Consegna:
Ricopia senza modifiche tutte le righe qui sotto, ma tralascia le immagini.

----- Righe fornite

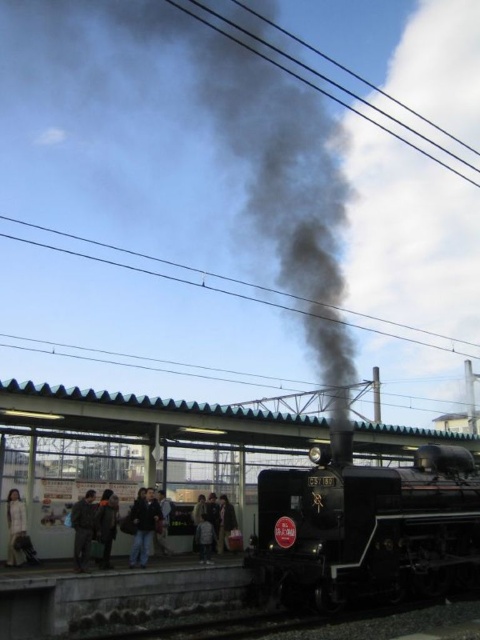
Can you confirm if black metal train at center is smaller than light gray fabric jacket at center?

Actually, black metal train at center might be larger than light gray fabric jacket at center.

Is point (70, 625) positioned before point (199, 554)?

Yes, point (70, 625) is in front of point (199, 554).

You are a GUI agent. You are given a task and a screenshot of the screen. Output one action in this format:
    pyautogui.click(x=<x>, y=<y>)
    Task: Click on the black metal train at center
    
    Given the screenshot: What is the action you would take?
    pyautogui.click(x=290, y=547)

The image size is (480, 640). In order to click on light beige jacket at center in this screenshot , I will do `click(50, 538)`.

Does light beige jacket at center have a lesser height compared to dark gray jacket at lower left?

Indeed, light beige jacket at center has a lesser height compared to dark gray jacket at lower left.

What do you see at coordinates (50, 538) in the screenshot? I see `light beige jacket at center` at bounding box center [50, 538].

You are a GUI agent. You are given a task and a screenshot of the screen. Output one action in this format:
    pyautogui.click(x=<x>, y=<y>)
    Task: Click on the light beige jacket at center
    The image size is (480, 640).
    Given the screenshot: What is the action you would take?
    pyautogui.click(x=50, y=538)

Who is positioned more to the left, light beige jacket at center or dark gray fabric jacket at lower center?

light beige jacket at center is more to the left.

Can you confirm if light beige jacket at center is wider than dark gray fabric jacket at lower center?

No.

This screenshot has height=640, width=480. What do you see at coordinates (50, 538) in the screenshot?
I see `light beige jacket at center` at bounding box center [50, 538].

----------

Soluzione:
Can you confirm if black metal train at center is smaller than light gray fabric jacket at center?

Actually, black metal train at center might be larger than light gray fabric jacket at center.

Is point (70, 625) positioned before point (199, 554)?

Yes, point (70, 625) is in front of point (199, 554).

You are a GUI agent. You are given a task and a screenshot of the screen. Output one action in this format:
    pyautogui.click(x=<x>, y=<y>)
    Task: Click on the black metal train at center
    
    Given the screenshot: What is the action you would take?
    pyautogui.click(x=290, y=547)

The image size is (480, 640). In order to click on light beige jacket at center in this screenshot , I will do `click(50, 538)`.

Does light beige jacket at center have a lesser height compared to dark gray jacket at lower left?

Indeed, light beige jacket at center has a lesser height compared to dark gray jacket at lower left.

What do you see at coordinates (50, 538) in the screenshot? I see `light beige jacket at center` at bounding box center [50, 538].

You are a GUI agent. You are given a task and a screenshot of the screen. Output one action in this format:
    pyautogui.click(x=<x>, y=<y>)
    Task: Click on the light beige jacket at center
    The image size is (480, 640).
    Given the screenshot: What is the action you would take?
    pyautogui.click(x=50, y=538)

Who is positioned more to the left, light beige jacket at center or dark gray fabric jacket at lower center?

light beige jacket at center is more to the left.

Can you confirm if light beige jacket at center is wider than dark gray fabric jacket at lower center?

No.

This screenshot has height=640, width=480. What do you see at coordinates (50, 538) in the screenshot?
I see `light beige jacket at center` at bounding box center [50, 538].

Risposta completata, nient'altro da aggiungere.